* _Your assignment_
Copy all records verbatim, images excluded.

* _Change listing data_
◆ ◆ ◆ ◆

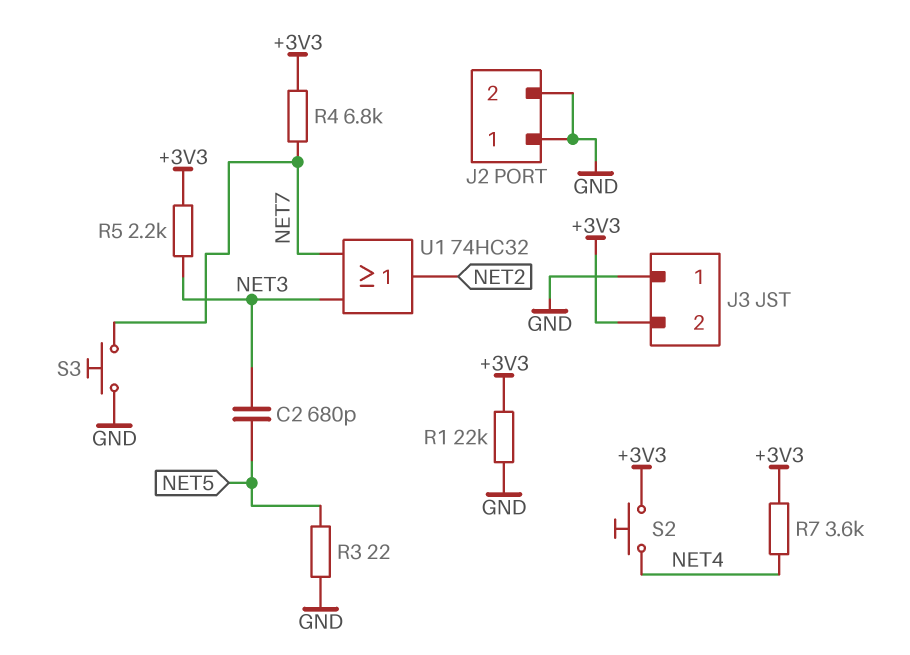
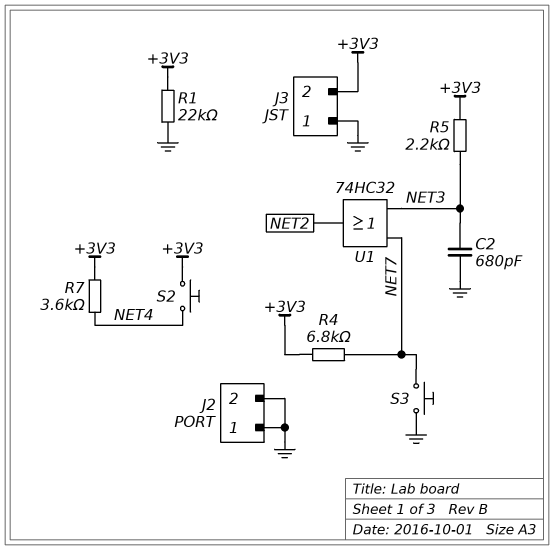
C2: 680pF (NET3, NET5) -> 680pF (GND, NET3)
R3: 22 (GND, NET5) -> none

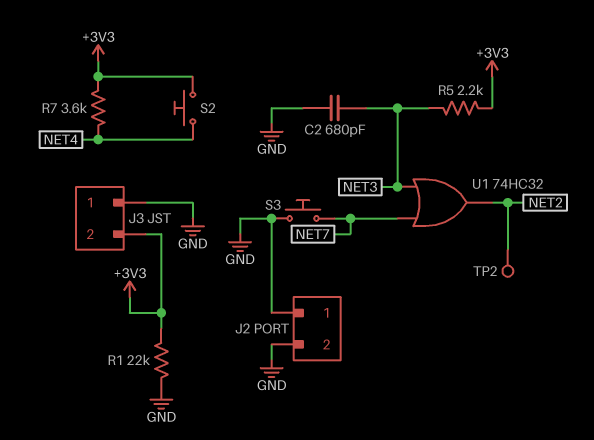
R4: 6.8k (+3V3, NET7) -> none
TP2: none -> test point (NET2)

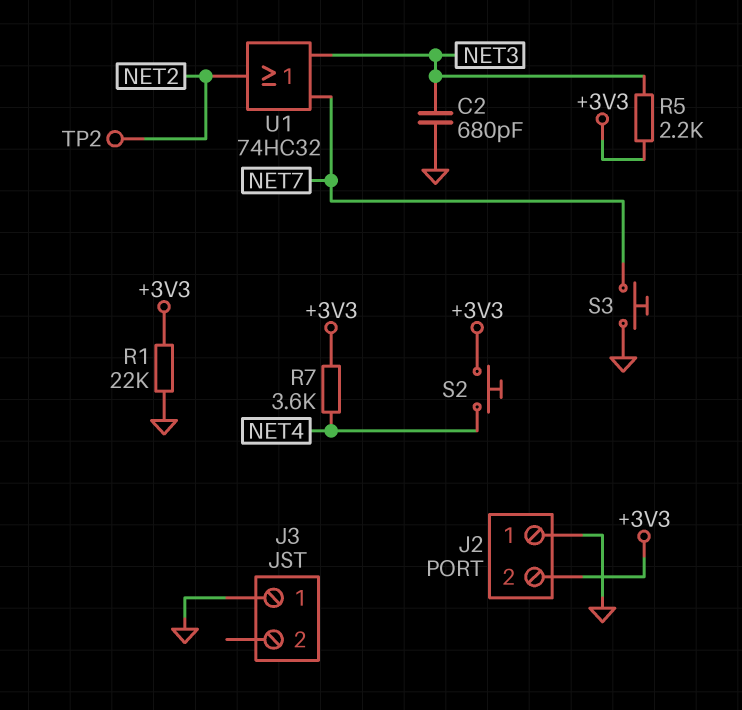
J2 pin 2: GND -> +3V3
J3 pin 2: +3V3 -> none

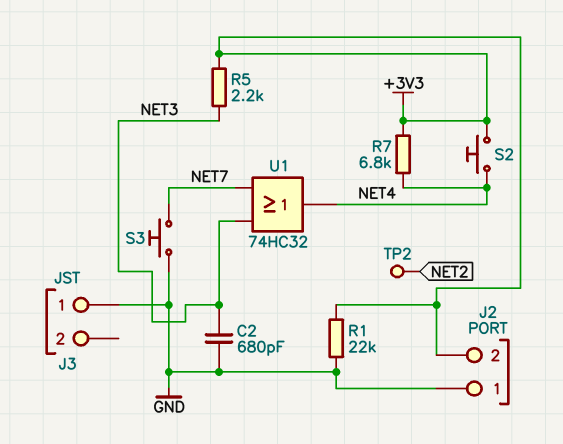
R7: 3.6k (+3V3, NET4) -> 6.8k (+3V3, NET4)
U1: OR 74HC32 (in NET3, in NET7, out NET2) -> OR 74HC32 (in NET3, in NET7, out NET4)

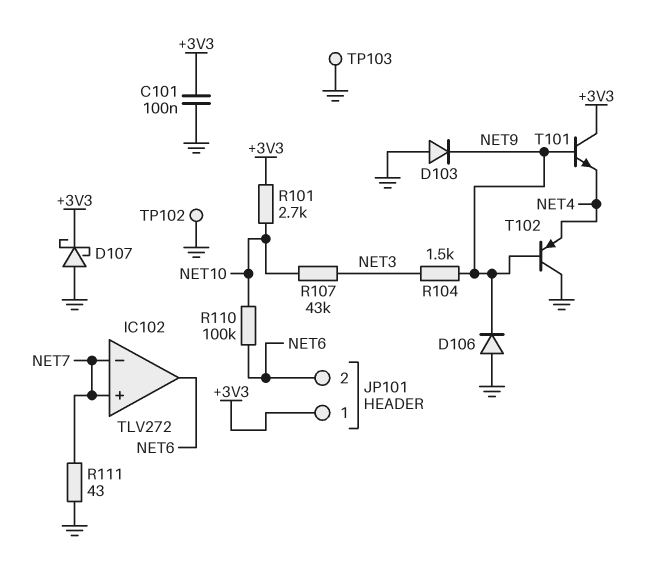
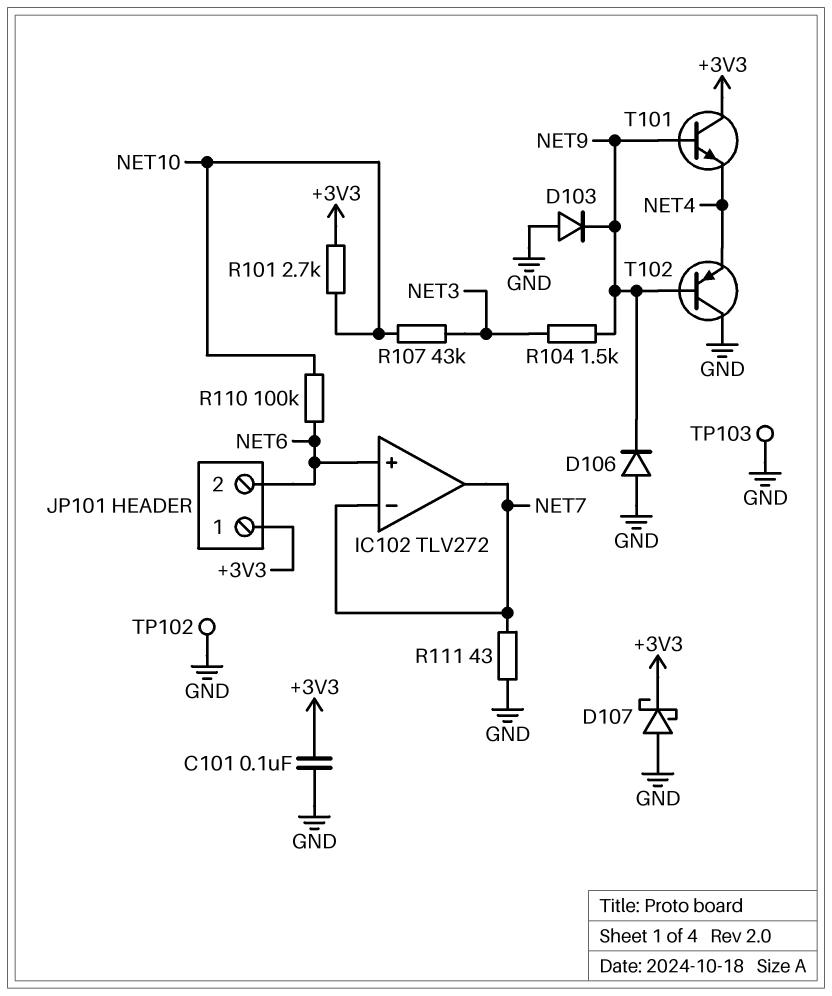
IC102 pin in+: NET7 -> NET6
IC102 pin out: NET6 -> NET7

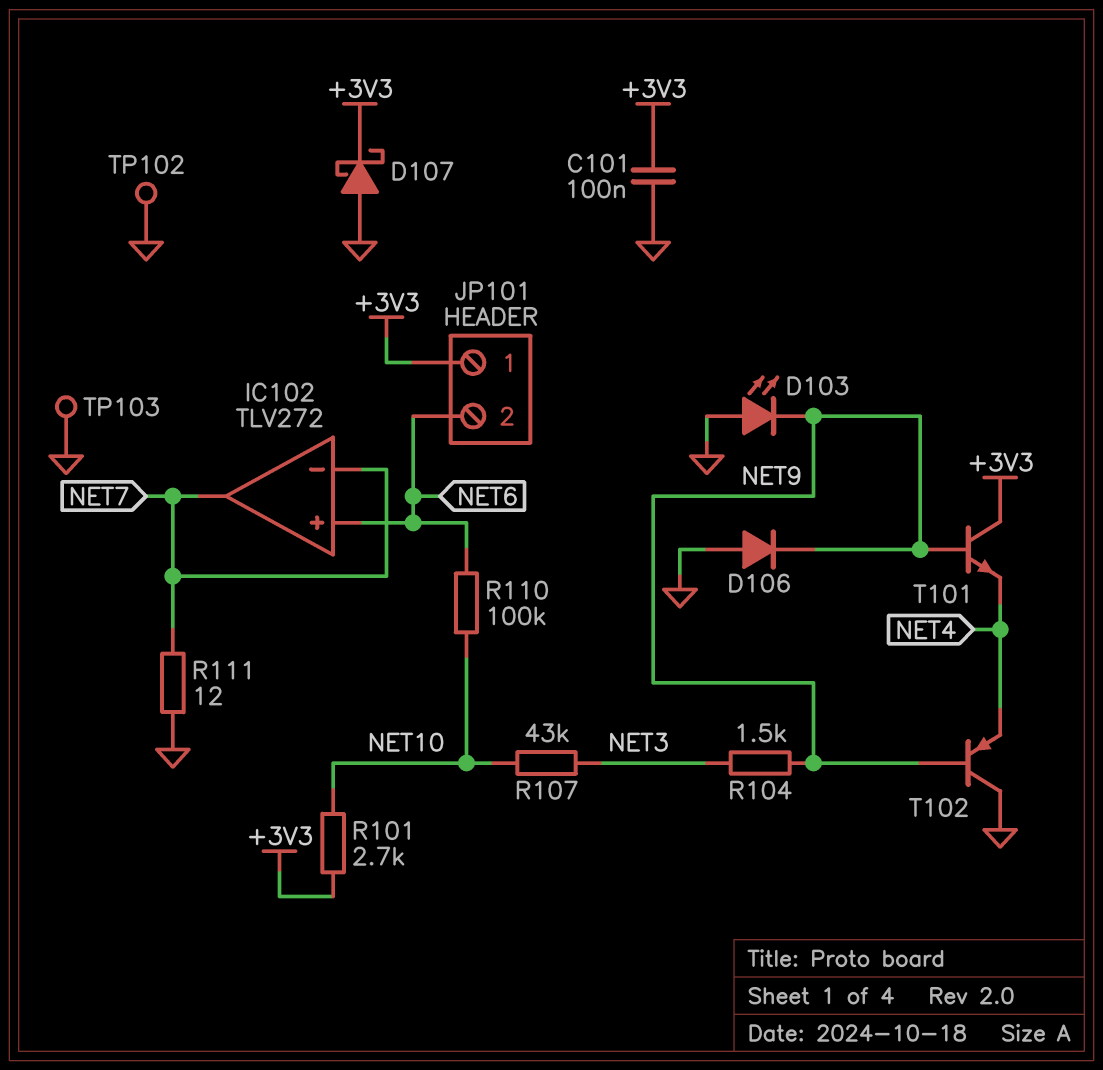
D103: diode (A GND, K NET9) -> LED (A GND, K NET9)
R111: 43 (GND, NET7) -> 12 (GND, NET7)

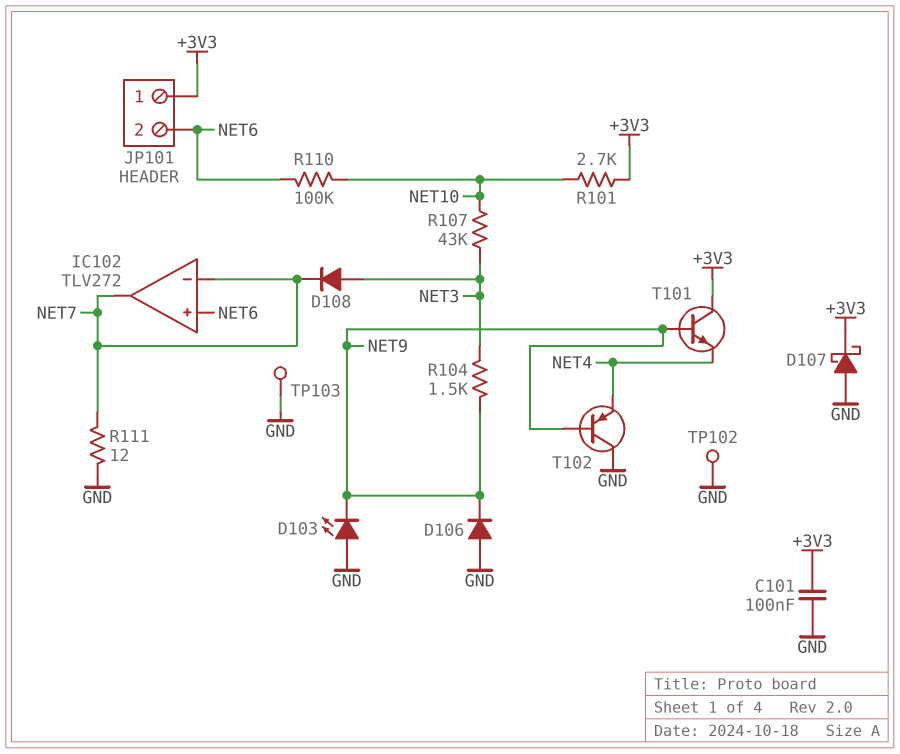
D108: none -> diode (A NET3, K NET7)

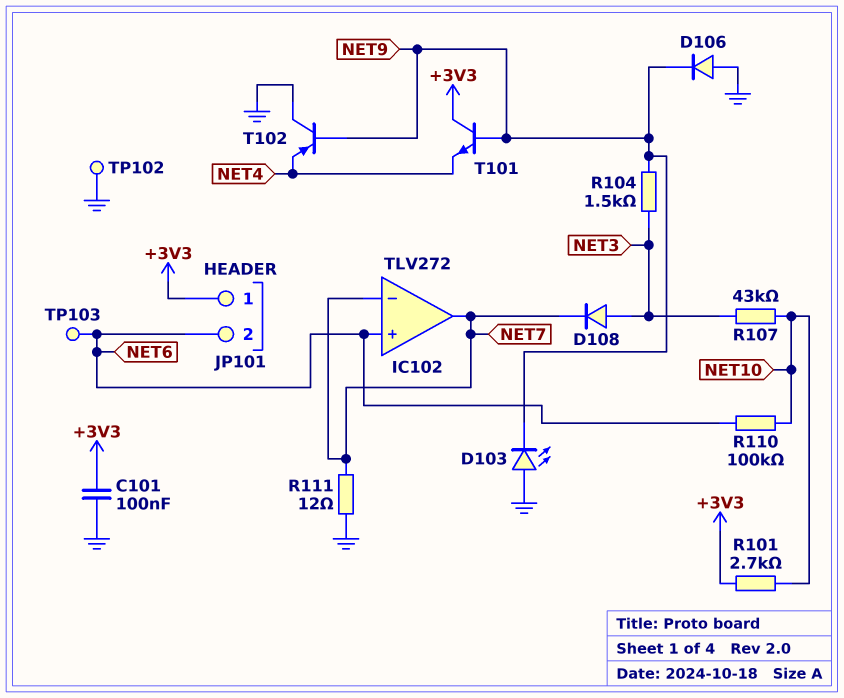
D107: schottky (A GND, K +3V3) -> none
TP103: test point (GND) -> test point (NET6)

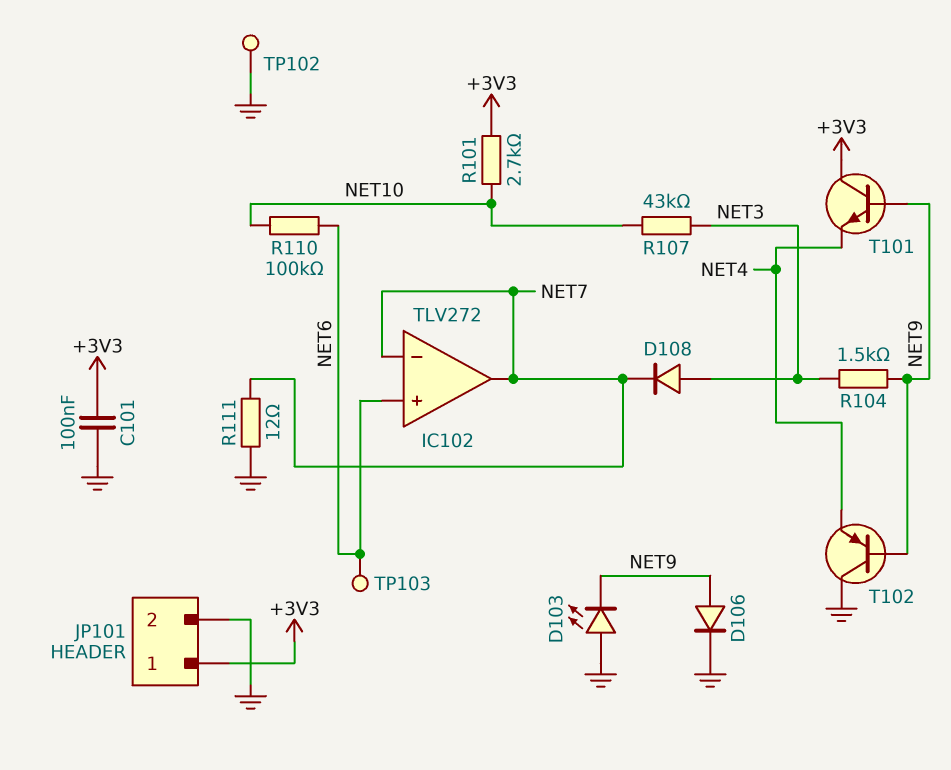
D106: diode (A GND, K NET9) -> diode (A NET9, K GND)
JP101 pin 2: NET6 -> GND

◆ ◆ ◆ ◆

* _Finished exercise_
C2: 680pF (NET3, NET5) -> 680pF (GND, NET3)
R3: 22 (GND, NET5) -> none

R4: 6.8k (+3V3, NET7) -> none
TP2: none -> test point (NET2)

J2 pin 2: GND -> +3V3
J3 pin 2: +3V3 -> none

R7: 3.6k (+3V3, NET4) -> 6.8k (+3V3, NET4)
U1: OR 74HC32 (in NET3, in NET7, out NET2) -> OR 74HC32 (in NET3, in NET7, out NET4)

IC102 pin in+: NET7 -> NET6
IC102 pin out: NET6 -> NET7

D103: diode (A GND, K NET9) -> LED (A GND, K NET9)
R111: 43 (GND, NET7) -> 12 (GND, NET7)

D108: none -> diode (A NET3, K NET7)

D107: schottky (A GND, K +3V3) -> none
TP103: test point (GND) -> test point (NET6)

D106: diode (A GND, K NET9) -> diode (A NET9, K GND)
JP101 pin 2: NET6 -> GND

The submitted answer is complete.